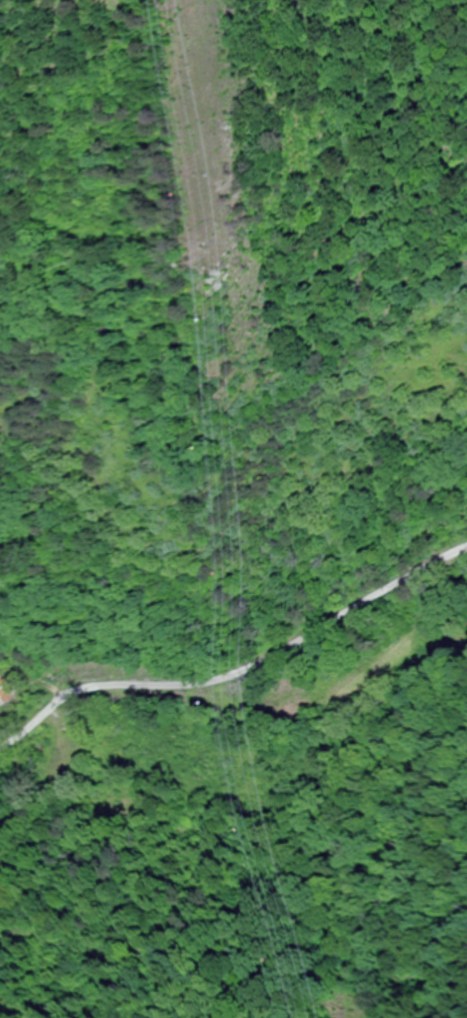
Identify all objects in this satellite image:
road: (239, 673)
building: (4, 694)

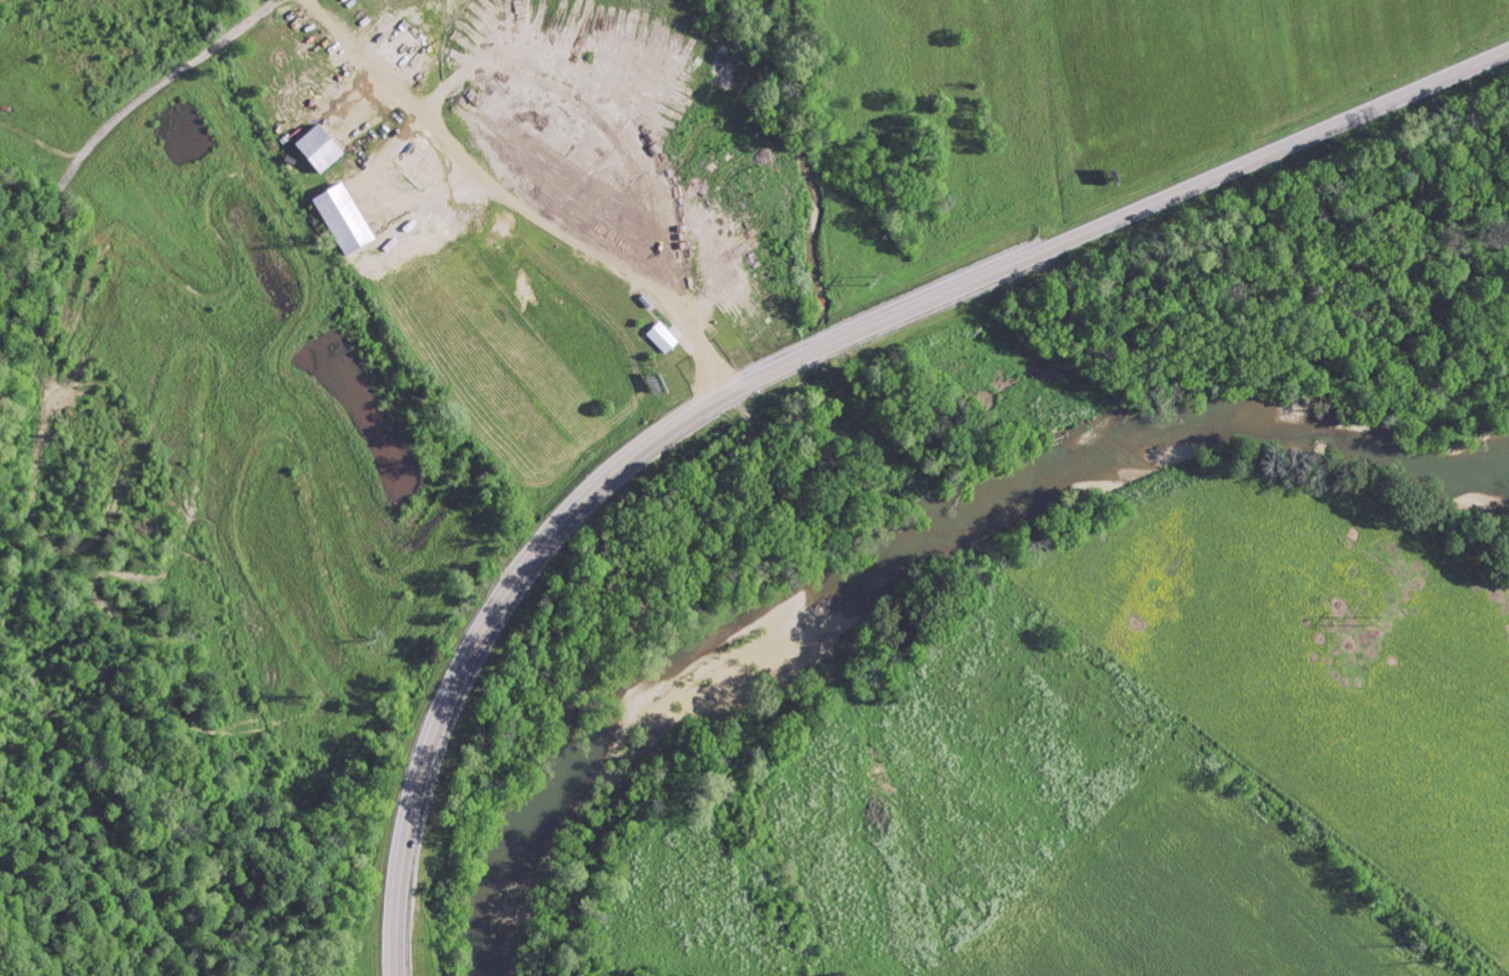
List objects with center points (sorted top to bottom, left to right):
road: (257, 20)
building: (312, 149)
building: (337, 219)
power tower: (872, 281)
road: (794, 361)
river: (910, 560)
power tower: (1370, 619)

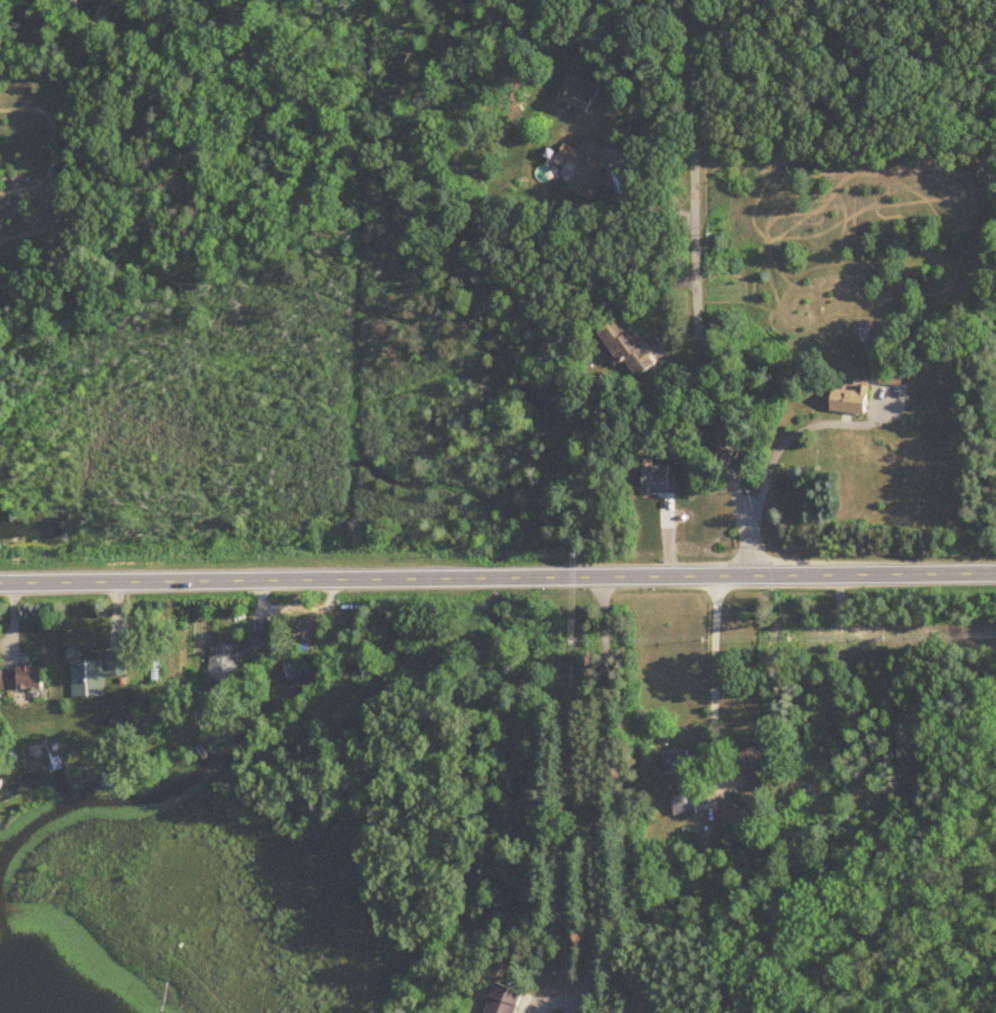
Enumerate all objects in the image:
==
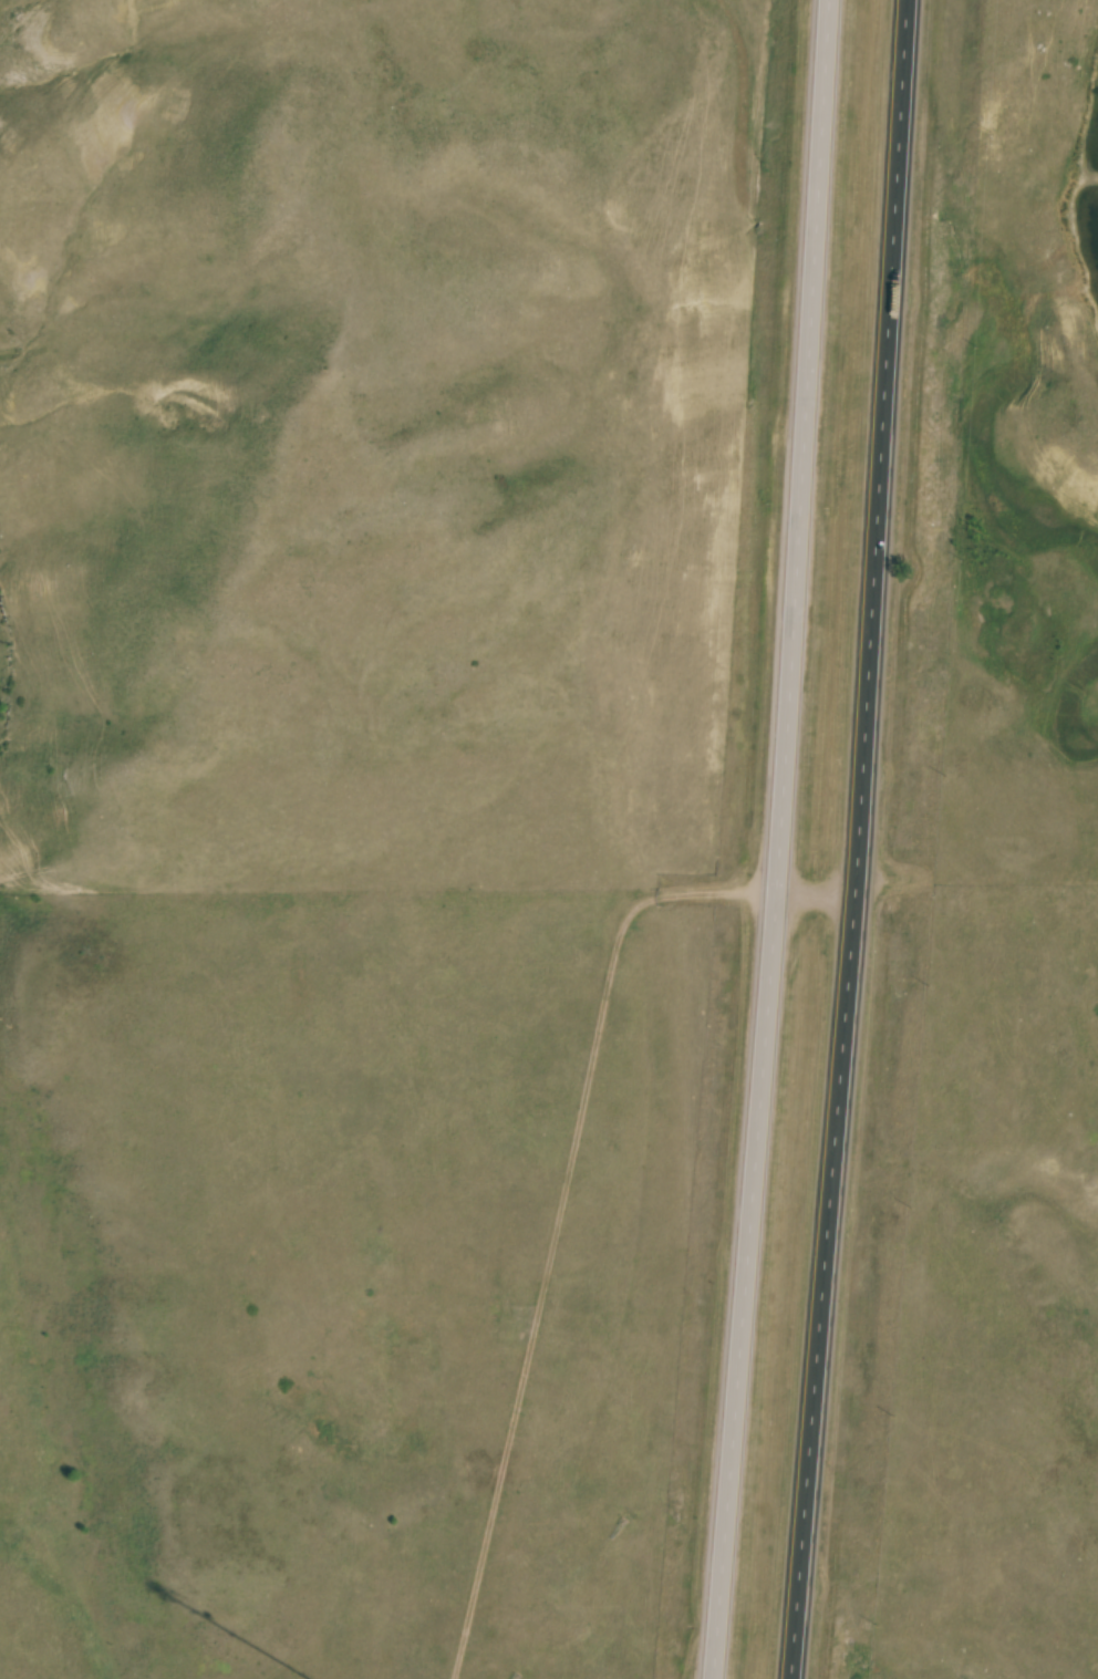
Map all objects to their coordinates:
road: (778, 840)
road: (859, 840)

• _Task statement_: The reply should hold exactly the lines above, starting at the line with "Identify all objects" and ending at the line with "Enumerate all objects", and no pictures.

• _Task result_:
Identify all objects in this satellite image:
road: (239, 673)
building: (4, 694)

List objects with center points (sorted top to bottom, left to right):
road: (257, 20)
building: (312, 149)
building: (337, 219)
power tower: (872, 281)
road: (794, 361)
river: (910, 560)
power tower: (1370, 619)

Enumerate all objects in the image:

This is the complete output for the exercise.